[Material provided]

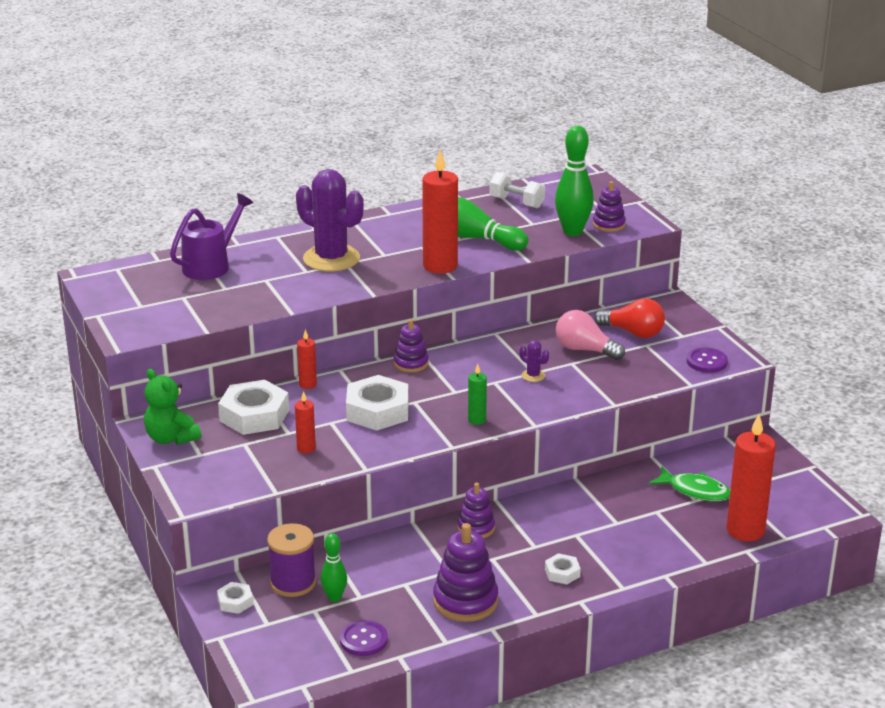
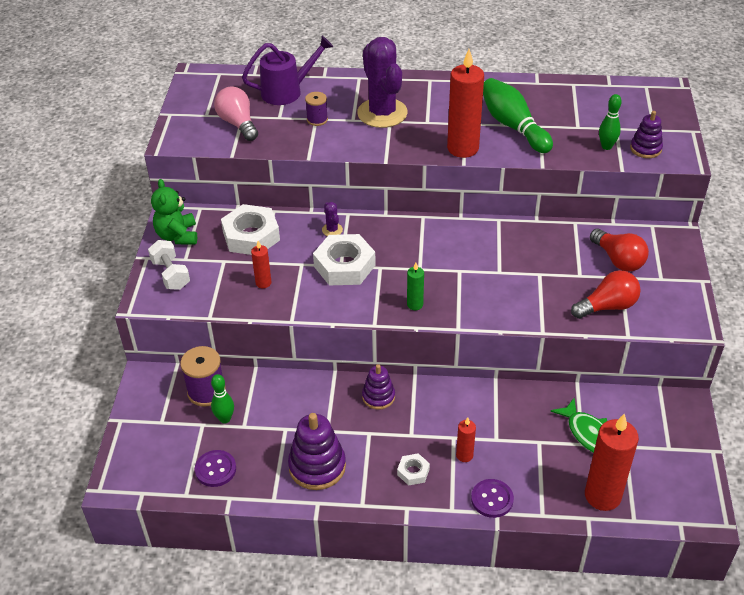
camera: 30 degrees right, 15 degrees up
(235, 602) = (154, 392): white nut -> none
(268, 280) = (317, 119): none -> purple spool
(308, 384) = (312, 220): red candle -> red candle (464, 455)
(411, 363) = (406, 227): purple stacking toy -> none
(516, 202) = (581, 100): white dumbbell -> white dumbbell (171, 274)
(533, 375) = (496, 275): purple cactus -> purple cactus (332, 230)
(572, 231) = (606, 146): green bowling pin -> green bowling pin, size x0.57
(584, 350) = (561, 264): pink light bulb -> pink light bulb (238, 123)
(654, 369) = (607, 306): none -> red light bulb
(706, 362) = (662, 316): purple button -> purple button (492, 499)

[/Material provided]

When a line in the material above holds the word "bulb", count it; report only the total.

▶ [Exercise result]: 2